■ **TASK BRIEF**: Return all of the data exactly as written, without the pictures.
[Opening MATERIAL FOR THIS EXERCISE section]
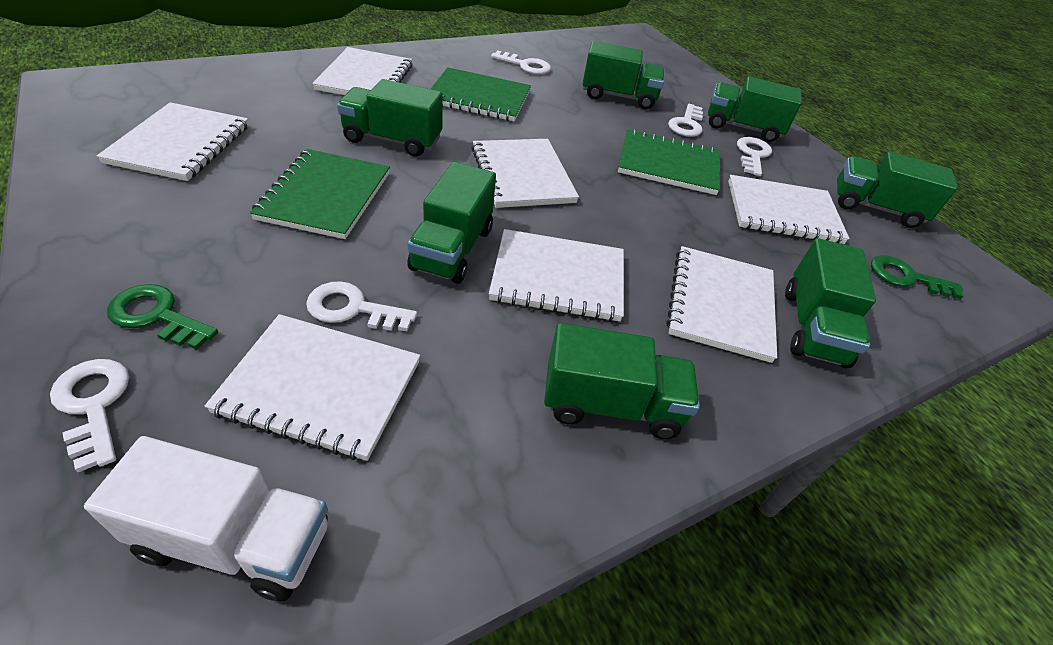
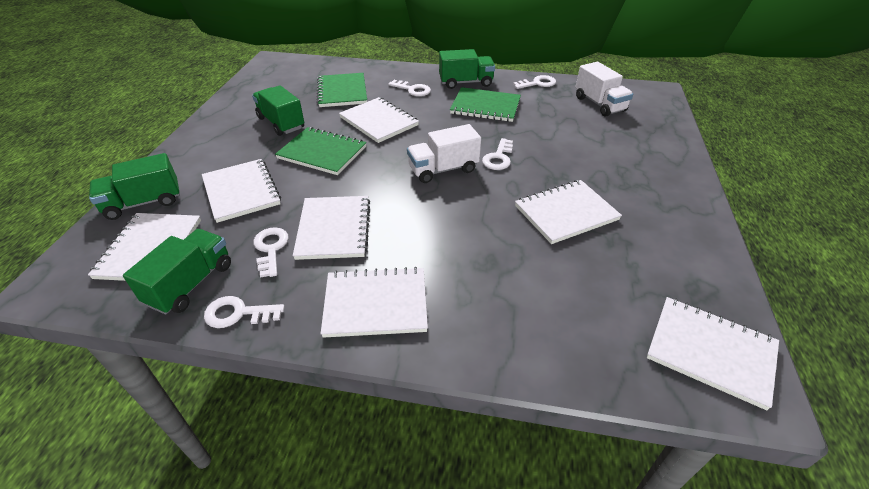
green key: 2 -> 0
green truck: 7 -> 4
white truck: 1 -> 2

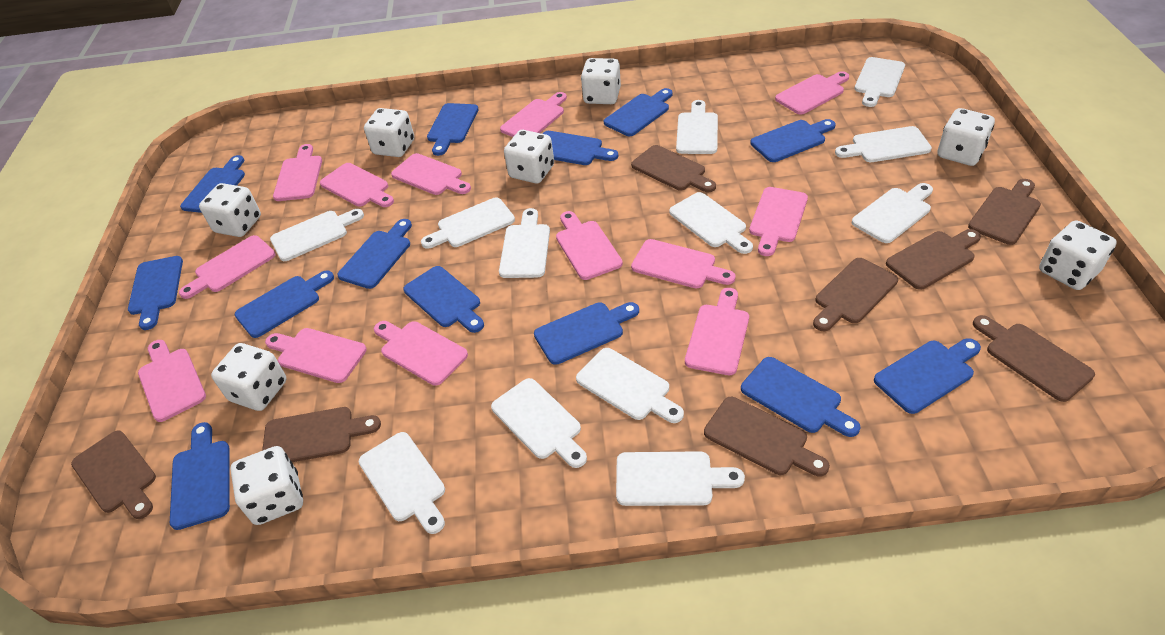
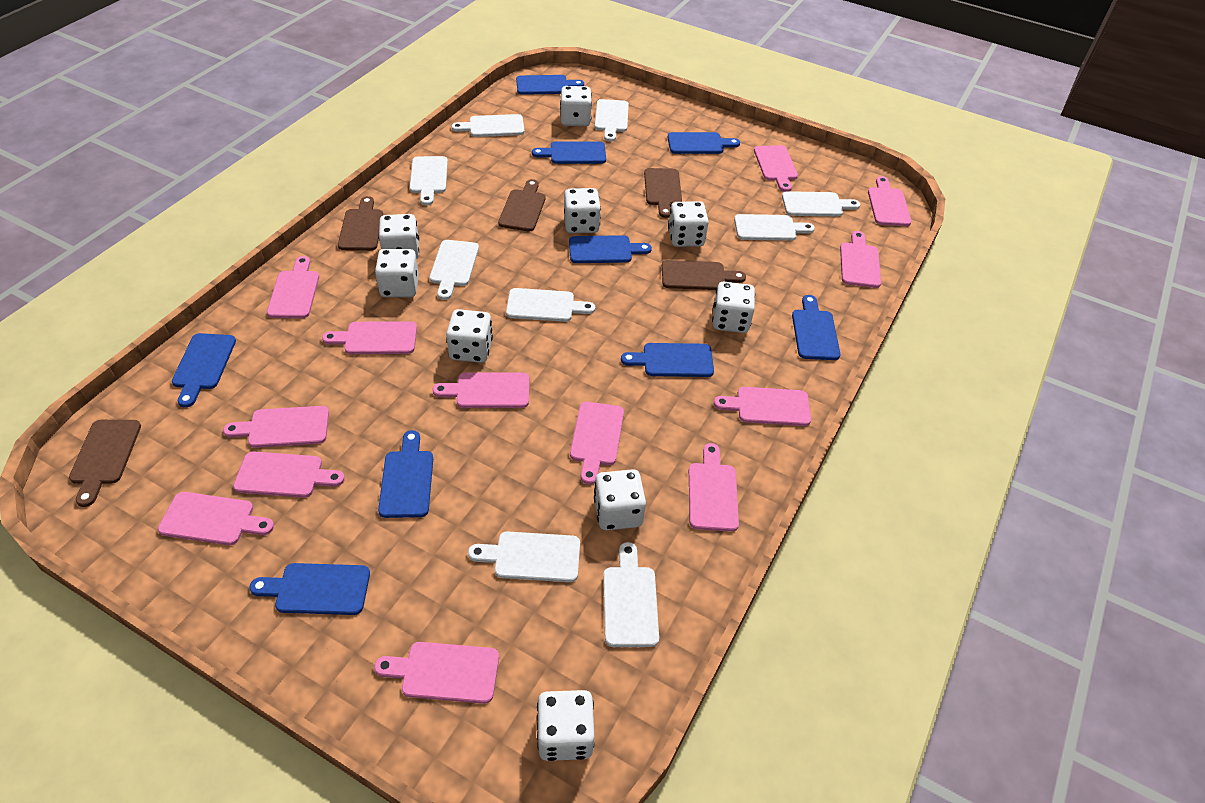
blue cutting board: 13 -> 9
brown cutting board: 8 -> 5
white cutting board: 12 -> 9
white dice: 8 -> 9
[Closing MATERIAL FOR THIS EXERCISE section]
■ **FINISHED EXERCISE**:
green key: 2 -> 0
green truck: 7 -> 4
white truck: 1 -> 2

blue cutting board: 13 -> 9
brown cutting board: 8 -> 5
white cutting board: 12 -> 9
white dice: 8 -> 9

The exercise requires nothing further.